Dataset entries –
[Start of Attachment]
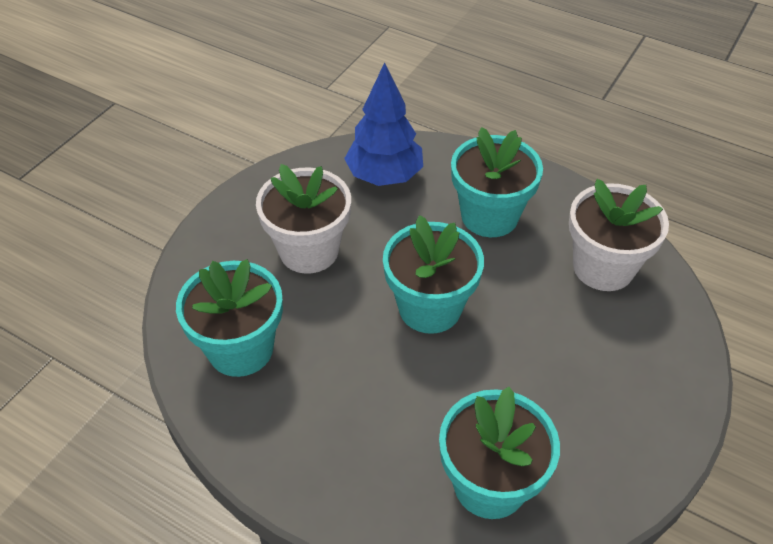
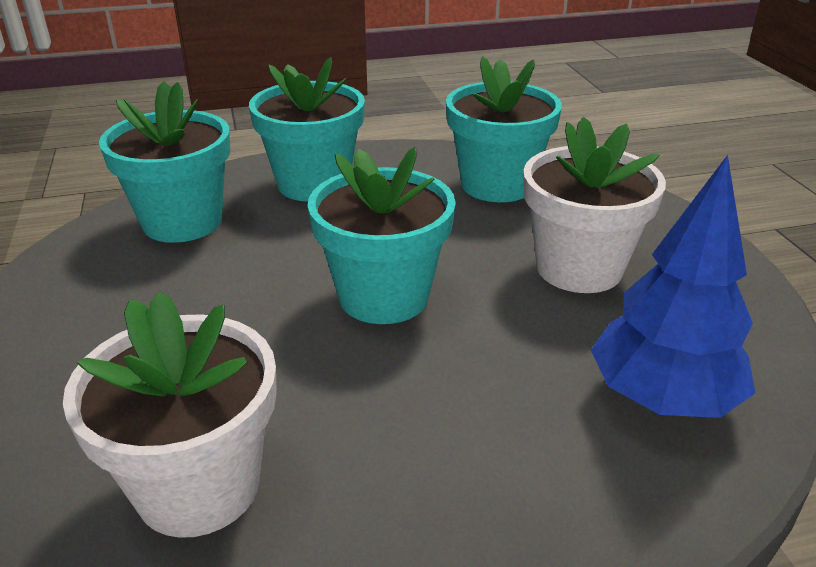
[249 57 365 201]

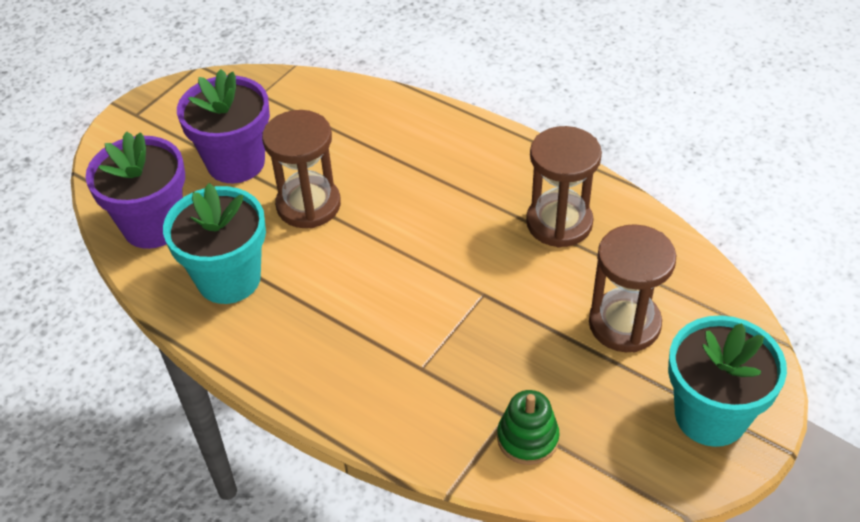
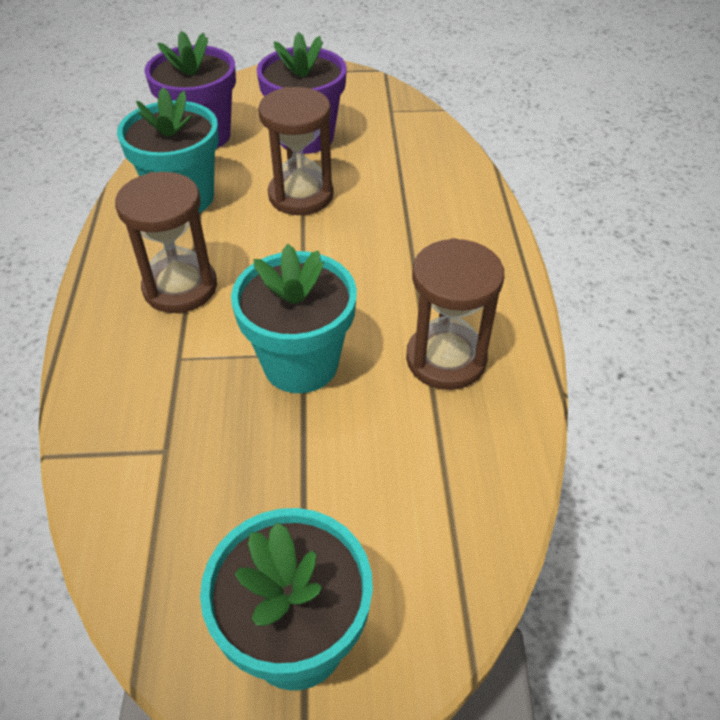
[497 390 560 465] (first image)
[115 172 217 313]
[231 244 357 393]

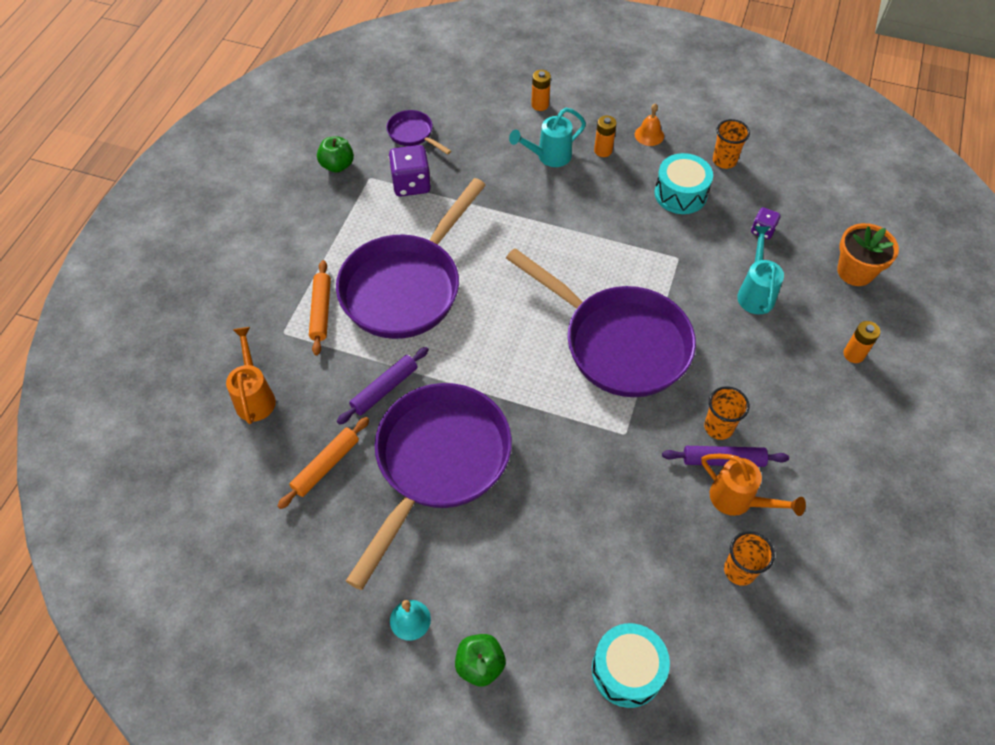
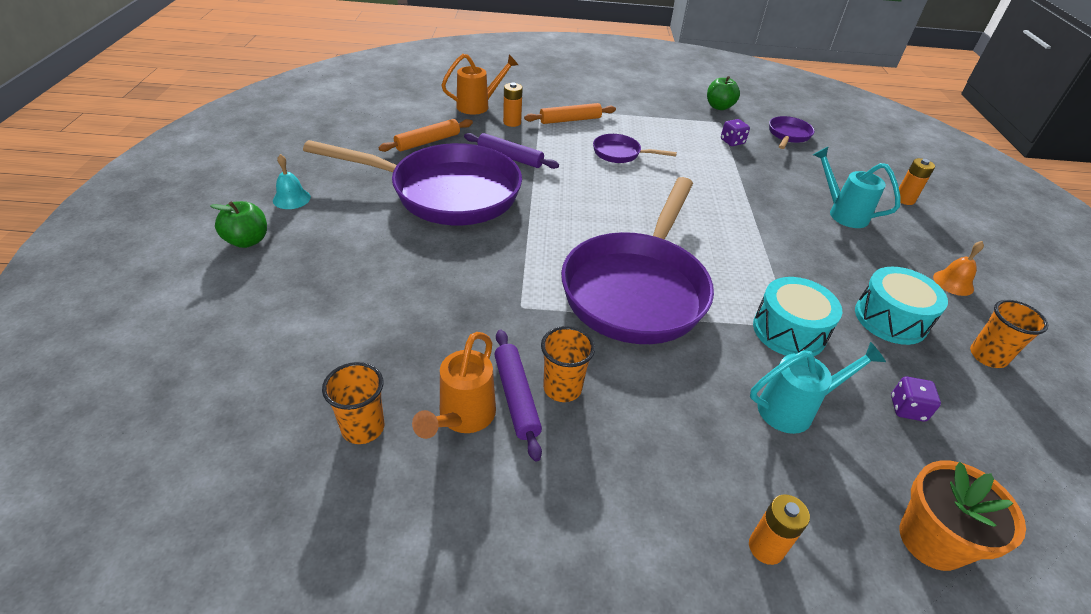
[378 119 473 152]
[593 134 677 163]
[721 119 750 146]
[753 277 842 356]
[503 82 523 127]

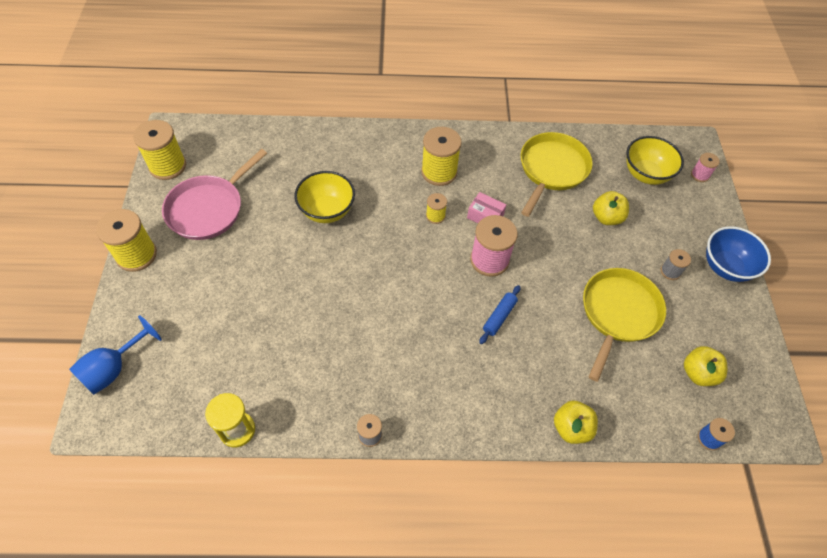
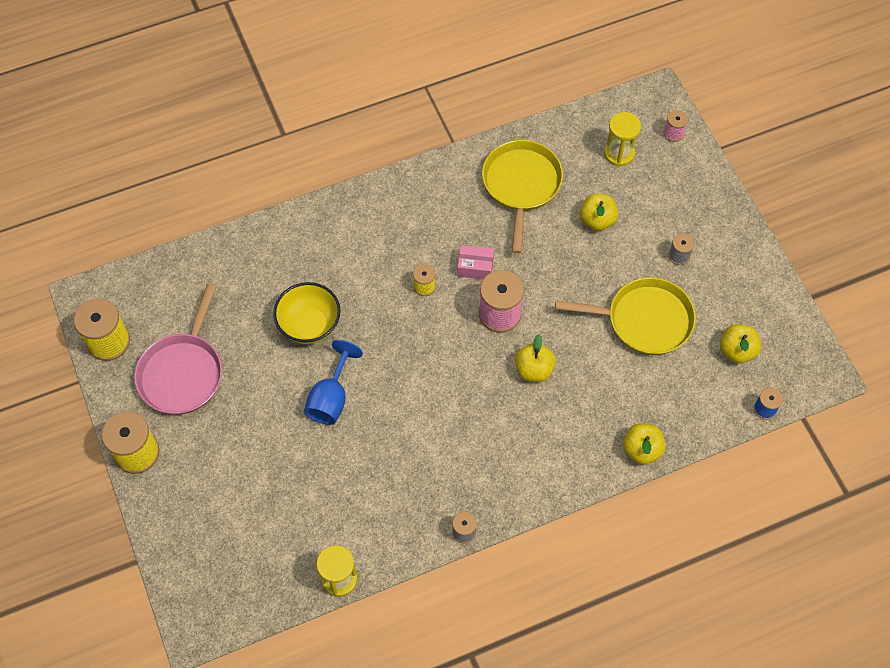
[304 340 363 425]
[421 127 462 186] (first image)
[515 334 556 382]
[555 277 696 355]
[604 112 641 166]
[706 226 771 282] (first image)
[End of Attachment]
TASK REQUIREMENTS – When you copy the data, keep every line exact and drop the pictures.

WRITTEN ANSWER –
[249 57 365 201]

[497 390 560 465] (first image)
[115 172 217 313]
[231 244 357 393]

[378 119 473 152]
[593 134 677 163]
[721 119 750 146]
[753 277 842 356]
[503 82 523 127]

[304 340 363 425]
[421 127 462 186] (first image)
[515 334 556 382]
[555 277 696 355]
[604 112 641 166]
[706 226 771 282] (first image)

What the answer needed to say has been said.